**Stored records**.
+===+

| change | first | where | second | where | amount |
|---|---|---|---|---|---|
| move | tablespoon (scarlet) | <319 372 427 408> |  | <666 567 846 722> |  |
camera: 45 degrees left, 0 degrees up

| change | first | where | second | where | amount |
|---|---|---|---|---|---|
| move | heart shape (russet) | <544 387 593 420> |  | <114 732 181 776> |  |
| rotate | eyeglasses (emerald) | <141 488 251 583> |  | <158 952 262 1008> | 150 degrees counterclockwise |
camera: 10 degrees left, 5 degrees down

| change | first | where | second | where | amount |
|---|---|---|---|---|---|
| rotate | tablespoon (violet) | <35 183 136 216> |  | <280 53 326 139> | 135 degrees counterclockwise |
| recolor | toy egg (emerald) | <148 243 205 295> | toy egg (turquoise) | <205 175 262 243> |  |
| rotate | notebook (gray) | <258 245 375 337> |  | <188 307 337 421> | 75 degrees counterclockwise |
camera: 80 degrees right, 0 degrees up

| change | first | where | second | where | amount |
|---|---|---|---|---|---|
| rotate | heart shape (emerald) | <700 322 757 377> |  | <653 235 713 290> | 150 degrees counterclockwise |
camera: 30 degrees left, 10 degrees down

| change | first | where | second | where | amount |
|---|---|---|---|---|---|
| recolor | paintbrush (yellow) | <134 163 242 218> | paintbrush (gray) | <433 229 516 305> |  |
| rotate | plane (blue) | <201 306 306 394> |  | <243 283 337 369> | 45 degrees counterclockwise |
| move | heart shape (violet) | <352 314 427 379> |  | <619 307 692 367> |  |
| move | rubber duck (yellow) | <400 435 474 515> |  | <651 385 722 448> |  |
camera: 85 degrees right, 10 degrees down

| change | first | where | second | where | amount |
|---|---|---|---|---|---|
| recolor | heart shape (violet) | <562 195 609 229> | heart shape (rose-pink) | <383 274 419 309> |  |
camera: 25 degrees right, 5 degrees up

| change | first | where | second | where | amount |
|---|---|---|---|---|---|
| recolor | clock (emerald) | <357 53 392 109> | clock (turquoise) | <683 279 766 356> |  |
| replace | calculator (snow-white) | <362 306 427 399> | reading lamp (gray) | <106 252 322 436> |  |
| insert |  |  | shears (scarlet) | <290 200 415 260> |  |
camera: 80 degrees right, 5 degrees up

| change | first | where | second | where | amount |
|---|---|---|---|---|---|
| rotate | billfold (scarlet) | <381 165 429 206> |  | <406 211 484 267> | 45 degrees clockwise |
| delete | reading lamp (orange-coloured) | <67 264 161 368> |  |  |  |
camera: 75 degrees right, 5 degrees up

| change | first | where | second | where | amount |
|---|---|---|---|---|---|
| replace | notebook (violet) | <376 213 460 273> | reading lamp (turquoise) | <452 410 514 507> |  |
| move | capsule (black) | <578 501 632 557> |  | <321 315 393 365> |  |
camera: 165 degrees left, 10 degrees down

+===+

**Activity**. Only those lines of the entries above that run from the line containing "camera: 80 degrees right, 0 degrees up" to the line containing "(violet) | <352", both included, should be transcribed exactly.

**Answer to the problem**.
camera: 80 degrees right, 0 degrees up

| change | first | where | second | where | amount |
|---|---|---|---|---|---|
| rotate | heart shape (emerald) | <700 322 757 377> |  | <653 235 713 290> | 150 degrees counterclockwise |
camera: 30 degrees left, 10 degrees down

| change | first | where | second | where | amount |
|---|---|---|---|---|---|
| recolor | paintbrush (yellow) | <134 163 242 218> | paintbrush (gray) | <433 229 516 305> |  |
| rotate | plane (blue) | <201 306 306 394> |  | <243 283 337 369> | 45 degrees counterclockwise |
| move | heart shape (violet) | <352 314 427 379> |  | <619 307 692 367> |  |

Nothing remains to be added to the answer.